» RECORDS PROVIDED
■ ■ ■ ■

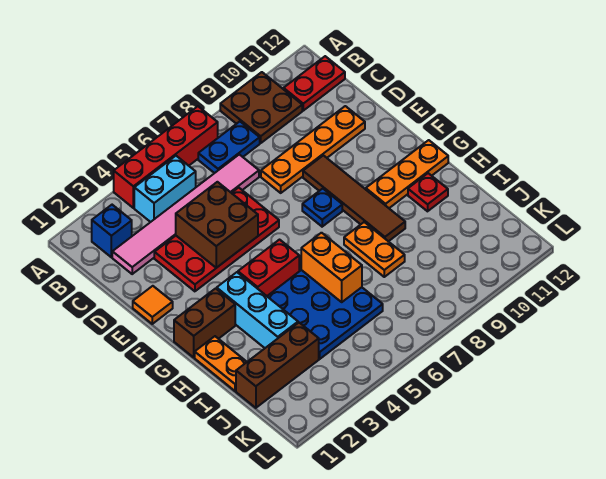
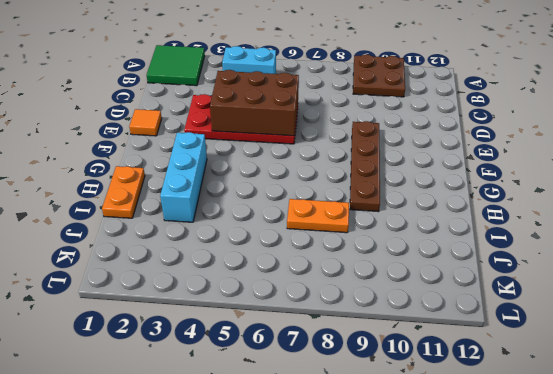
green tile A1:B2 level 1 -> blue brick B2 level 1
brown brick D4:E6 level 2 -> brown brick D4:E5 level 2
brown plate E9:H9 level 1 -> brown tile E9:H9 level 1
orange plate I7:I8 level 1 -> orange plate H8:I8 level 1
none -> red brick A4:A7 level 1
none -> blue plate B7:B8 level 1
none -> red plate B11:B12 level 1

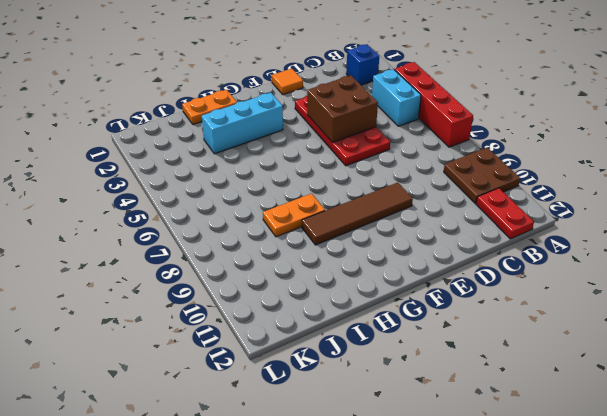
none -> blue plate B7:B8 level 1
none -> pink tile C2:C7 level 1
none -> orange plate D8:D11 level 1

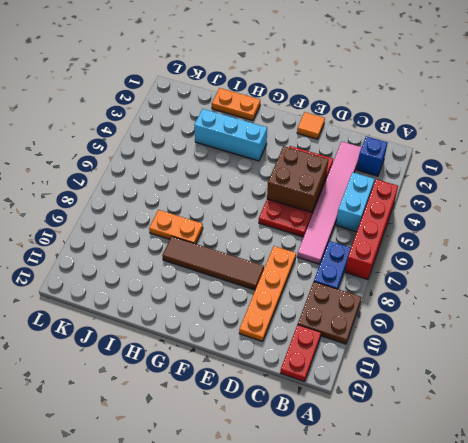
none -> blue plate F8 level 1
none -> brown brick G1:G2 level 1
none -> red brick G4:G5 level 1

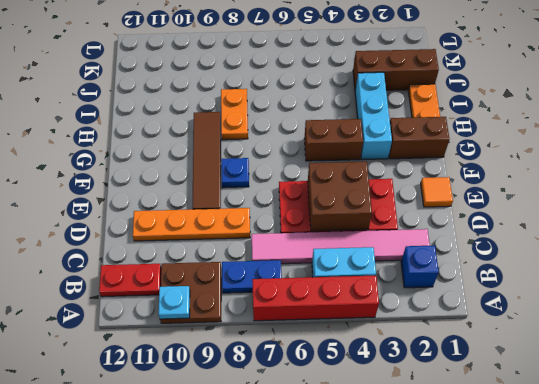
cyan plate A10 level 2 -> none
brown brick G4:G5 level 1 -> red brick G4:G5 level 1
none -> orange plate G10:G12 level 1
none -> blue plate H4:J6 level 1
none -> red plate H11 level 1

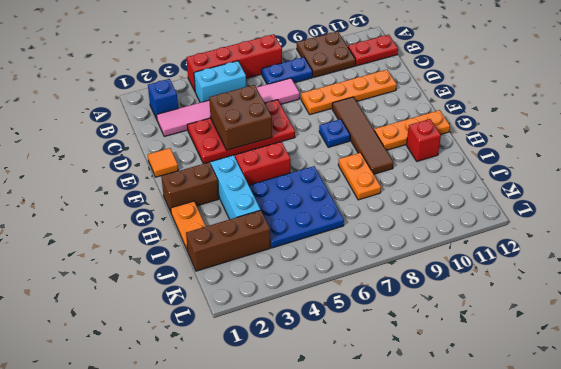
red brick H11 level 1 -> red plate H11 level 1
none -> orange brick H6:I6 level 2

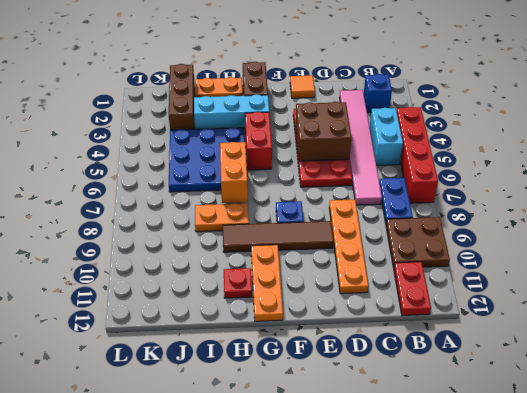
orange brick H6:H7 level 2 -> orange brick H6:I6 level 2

■ ■ ■ ■

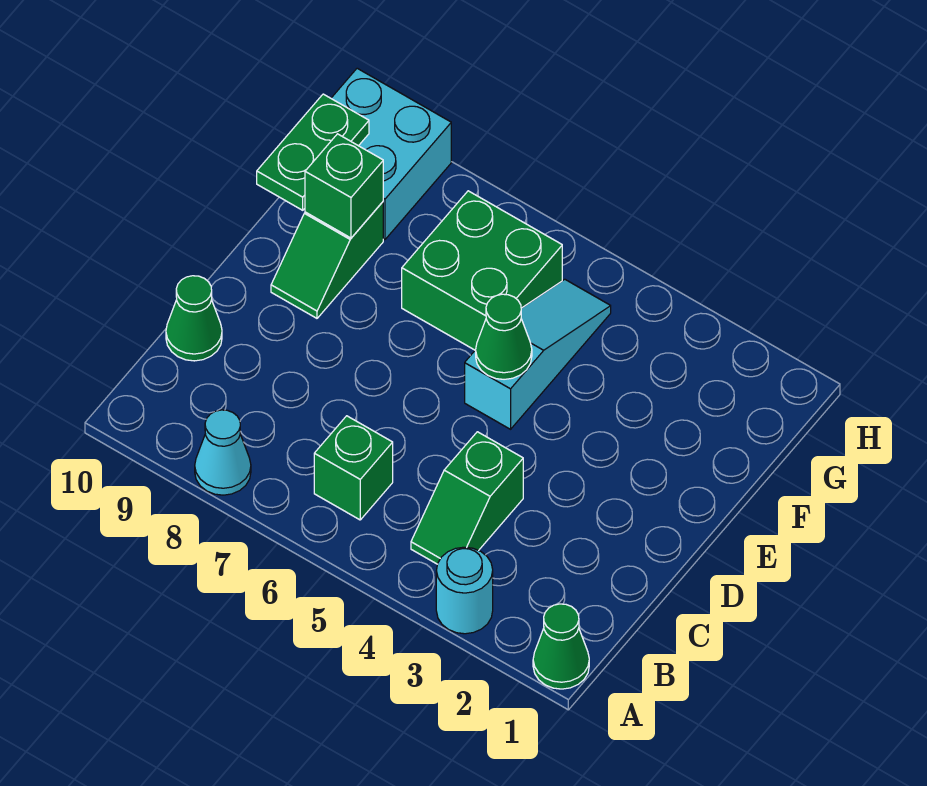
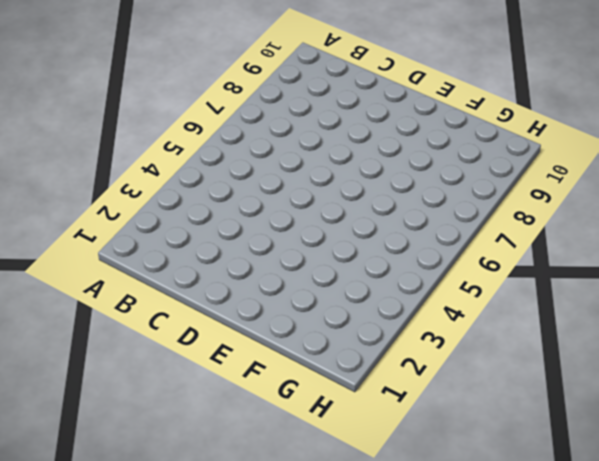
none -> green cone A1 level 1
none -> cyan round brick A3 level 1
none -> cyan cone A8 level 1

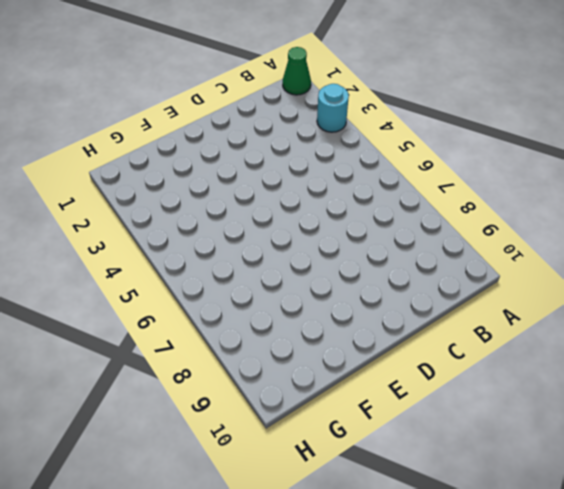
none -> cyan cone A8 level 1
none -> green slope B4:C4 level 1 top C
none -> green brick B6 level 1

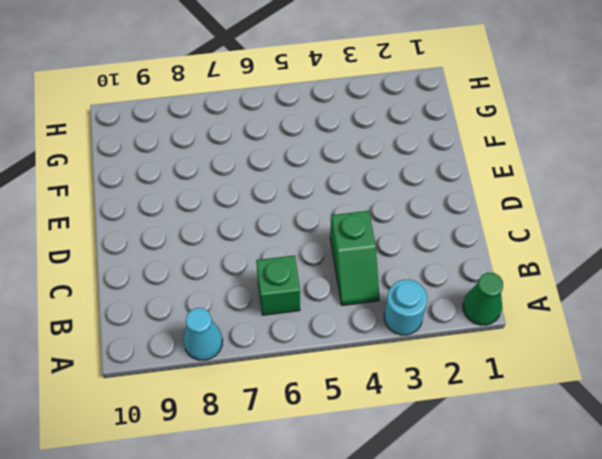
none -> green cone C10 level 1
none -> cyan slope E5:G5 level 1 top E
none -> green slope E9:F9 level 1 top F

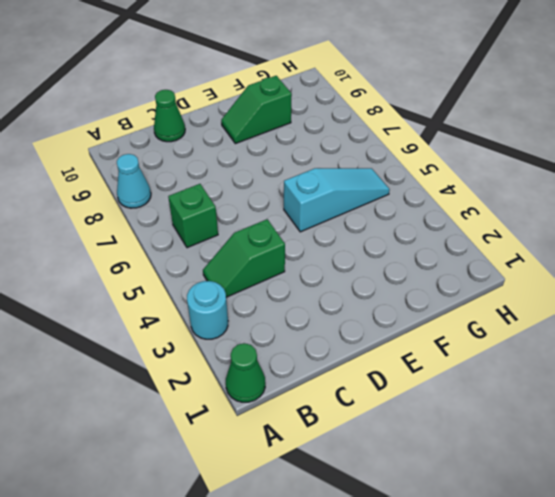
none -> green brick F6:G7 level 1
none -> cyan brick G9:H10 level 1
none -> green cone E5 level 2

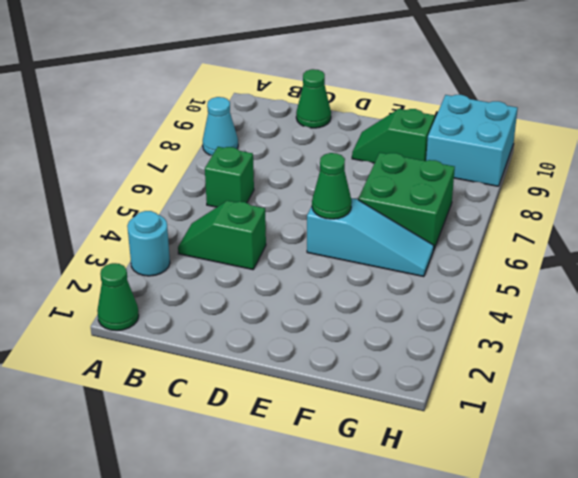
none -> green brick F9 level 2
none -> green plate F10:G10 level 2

■ ■ ■ ■

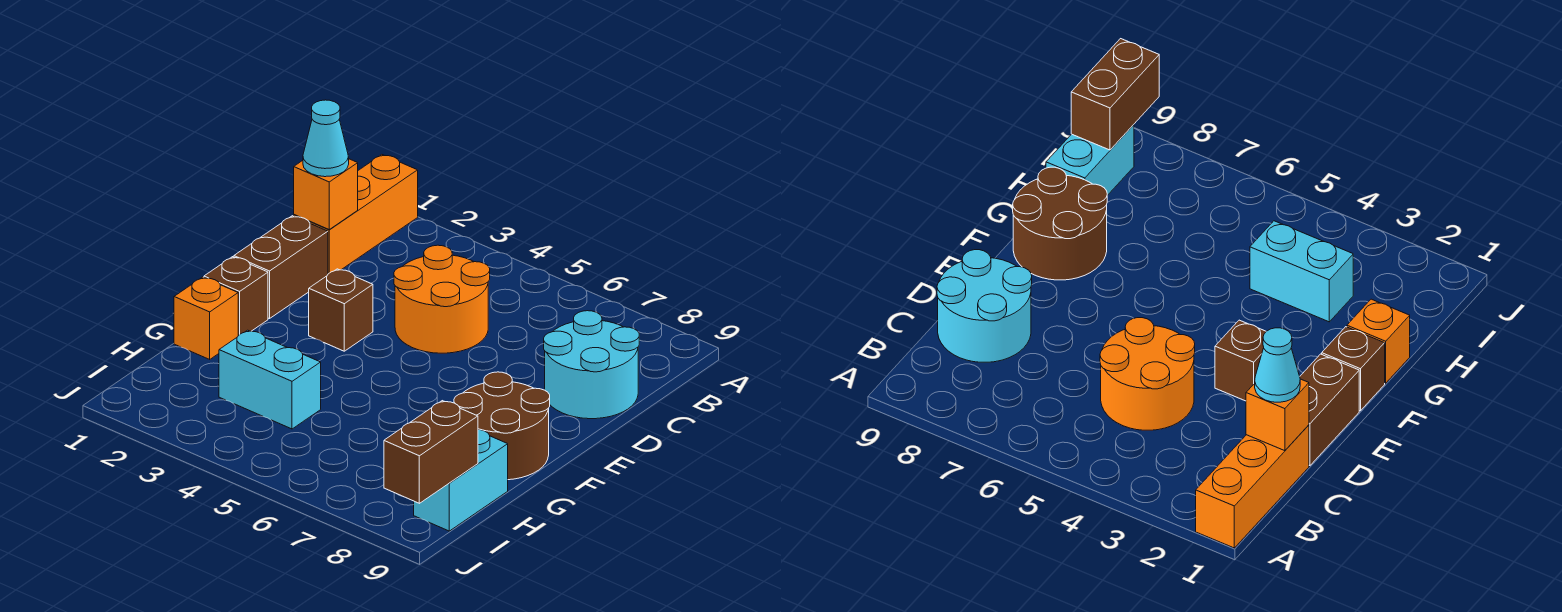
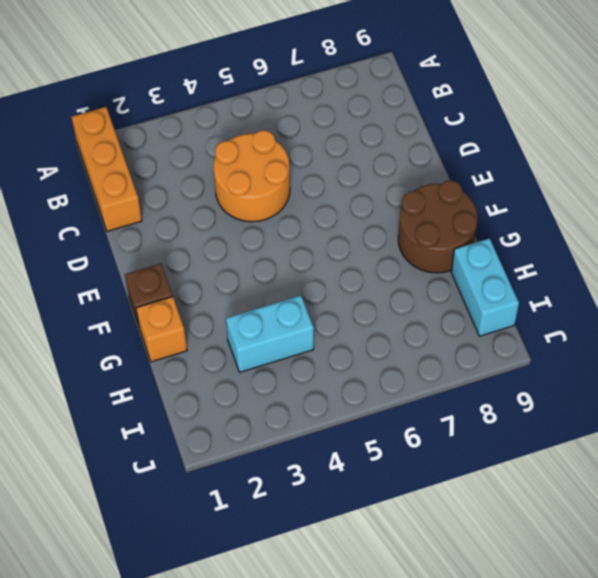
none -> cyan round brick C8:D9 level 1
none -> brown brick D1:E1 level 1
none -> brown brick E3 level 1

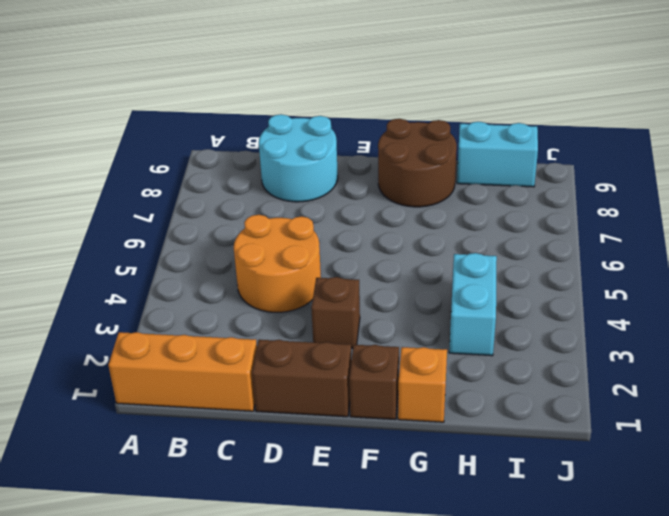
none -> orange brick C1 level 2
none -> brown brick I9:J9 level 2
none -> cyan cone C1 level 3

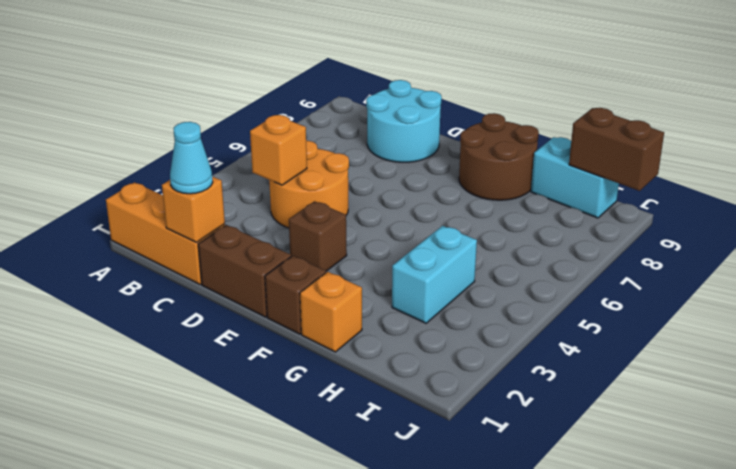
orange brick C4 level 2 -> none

■ ■ ■ ■

» THE PROBLEM
Please return the material above only from the line that holds "green tile A1:B2" through the line that holds "none -> orange plate G10:G12 level 1", exactly as it stands, ends included and pictures omitted.

» RESULT FOR THIS TASK
green tile A1:B2 level 1 -> blue brick B2 level 1
brown brick D4:E6 level 2 -> brown brick D4:E5 level 2
brown plate E9:H9 level 1 -> brown tile E9:H9 level 1
orange plate I7:I8 level 1 -> orange plate H8:I8 level 1
none -> red brick A4:A7 level 1
none -> blue plate B7:B8 level 1
none -> red plate B11:B12 level 1

none -> blue plate B7:B8 level 1
none -> pink tile C2:C7 level 1
none -> orange plate D8:D11 level 1

none -> blue plate F8 level 1
none -> brown brick G1:G2 level 1
none -> red brick G4:G5 level 1

cyan plate A10 level 2 -> none
brown brick G4:G5 level 1 -> red brick G4:G5 level 1
none -> orange plate G10:G12 level 1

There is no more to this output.